Convert every line of the records below into a Markdown table with the columns Row and Entry, giving each row a number and its line. Skip blank lines and leave the pictures out.

--- Begin Input for this task ---

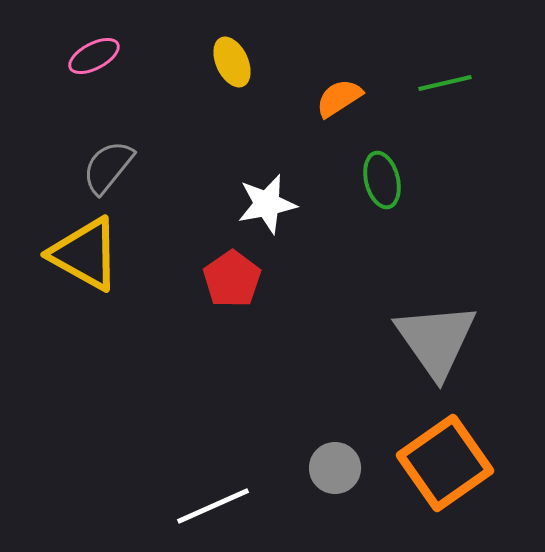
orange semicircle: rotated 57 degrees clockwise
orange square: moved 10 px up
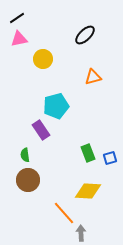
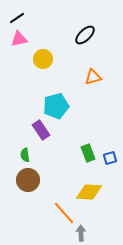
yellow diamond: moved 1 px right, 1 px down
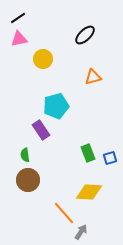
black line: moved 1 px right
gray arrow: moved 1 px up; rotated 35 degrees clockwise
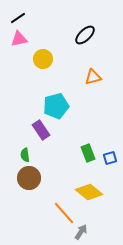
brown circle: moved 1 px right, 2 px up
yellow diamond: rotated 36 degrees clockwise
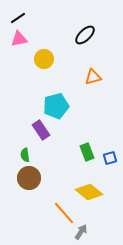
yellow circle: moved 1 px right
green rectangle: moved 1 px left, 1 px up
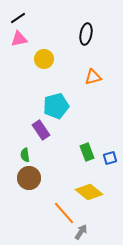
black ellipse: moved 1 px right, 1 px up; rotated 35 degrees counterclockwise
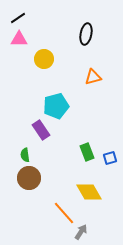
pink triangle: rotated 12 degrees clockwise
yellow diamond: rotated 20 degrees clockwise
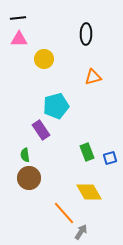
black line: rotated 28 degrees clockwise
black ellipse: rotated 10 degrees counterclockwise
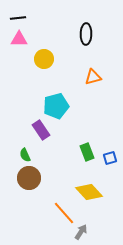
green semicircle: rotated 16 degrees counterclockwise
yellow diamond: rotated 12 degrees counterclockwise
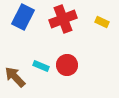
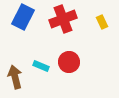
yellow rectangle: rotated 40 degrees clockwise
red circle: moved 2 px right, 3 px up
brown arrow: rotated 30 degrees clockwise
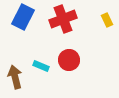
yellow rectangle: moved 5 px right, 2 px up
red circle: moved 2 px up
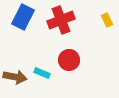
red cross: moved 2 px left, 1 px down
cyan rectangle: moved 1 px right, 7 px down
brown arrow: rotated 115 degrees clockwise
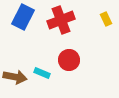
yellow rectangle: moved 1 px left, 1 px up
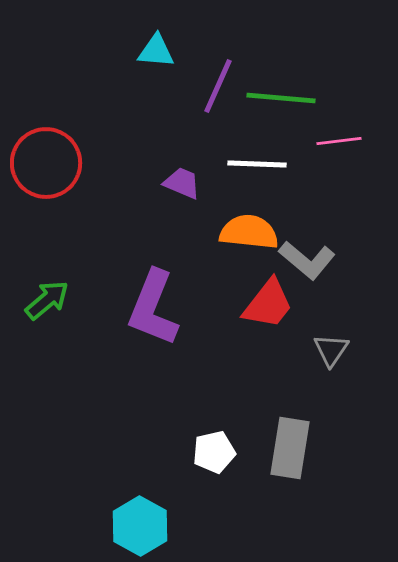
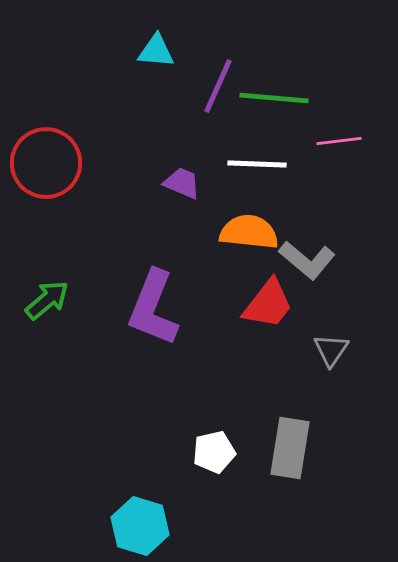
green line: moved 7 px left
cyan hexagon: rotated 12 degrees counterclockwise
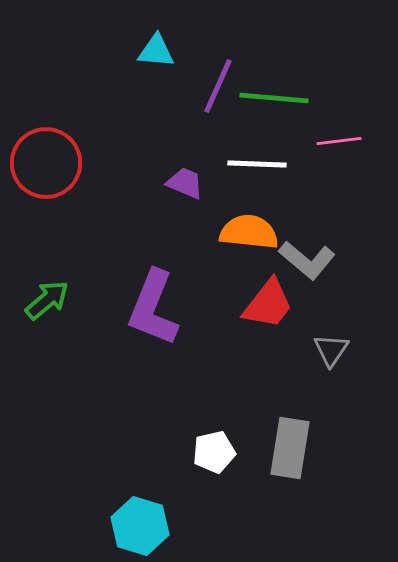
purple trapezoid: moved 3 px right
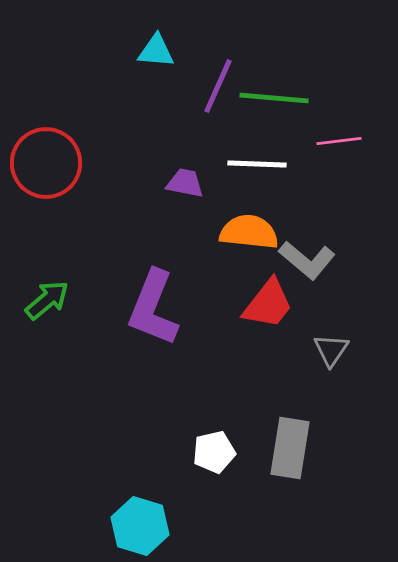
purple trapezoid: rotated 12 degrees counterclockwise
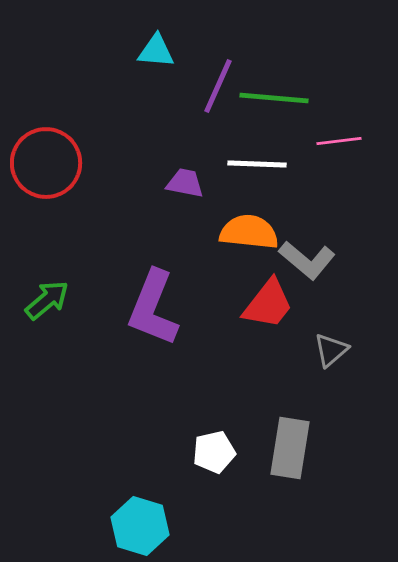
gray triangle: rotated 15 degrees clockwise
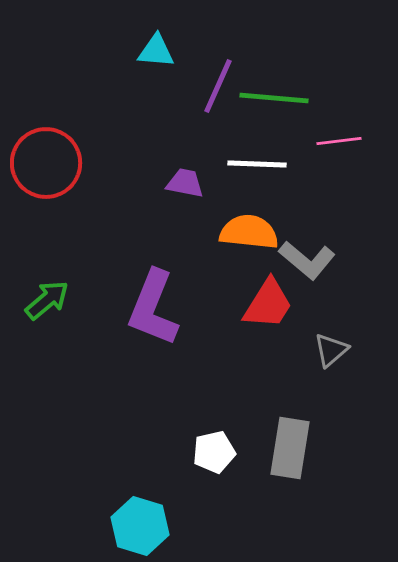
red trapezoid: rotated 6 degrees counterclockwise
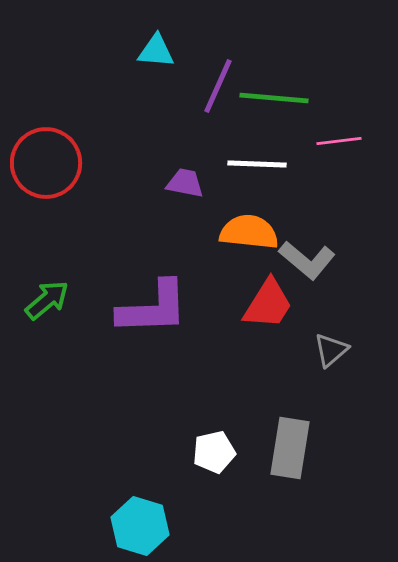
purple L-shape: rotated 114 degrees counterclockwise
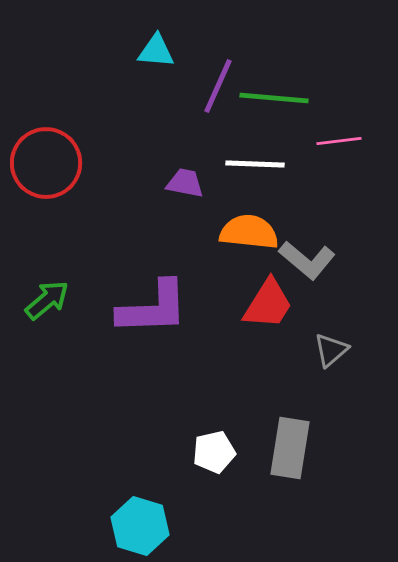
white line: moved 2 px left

--- End Input for this task ---

## Task answer
| Row | Entry |
|---|---|
| 1 | orange semicircle: rotated 57 degrees clockwise |
| 2 | orange square: moved 10 px up |
| 3 | yellow diamond: moved 1 px right, 1 px down |
| 4 | black line: moved 1 px right |
| 5 | gray arrow: moved 1 px up; rotated 35 degrees clockwise |
| 6 | brown circle: moved 1 px right, 2 px up |
| 7 | yellow diamond: rotated 36 degrees clockwise |
| 8 | yellow circle: moved 1 px right |
| 9 | green rectangle: moved 1 px left, 1 px up |
| 10 | black ellipse: moved 1 px right, 1 px up; rotated 35 degrees counterclockwise |
| 11 | pink triangle: rotated 12 degrees clockwise |
| 12 | yellow diamond: rotated 20 degrees clockwise |
| 13 | black line: rotated 28 degrees clockwise |
| 14 | black ellipse: rotated 10 degrees counterclockwise |
| 15 | green semicircle: rotated 16 degrees counterclockwise |
| 16 | yellow diamond: rotated 12 degrees counterclockwise |
| 17 | yellow rectangle: rotated 40 degrees clockwise |
| 18 | red circle: moved 2 px right, 3 px up |
| 19 | brown arrow: rotated 30 degrees clockwise |
| 20 | yellow rectangle: moved 5 px right, 2 px up |
| 21 | red circle: moved 2 px up |
| 22 | red cross: moved 2 px left, 1 px down |
| 23 | cyan rectangle: moved 1 px right, 7 px down |
| 24 | brown arrow: rotated 115 degrees clockwise |
| 25 | yellow rectangle: moved 1 px left, 1 px up |
| 26 | green line: moved 7 px left |
| 27 | cyan hexagon: rotated 12 degrees counterclockwise |
| 28 | purple trapezoid: moved 3 px right |
| 29 | purple trapezoid: rotated 12 degrees counterclockwise |
| 30 | gray triangle: rotated 15 degrees clockwise |
| 31 | red trapezoid: rotated 6 degrees counterclockwise |
| 32 | purple L-shape: rotated 114 degrees counterclockwise |
| 33 | white line: moved 2 px left |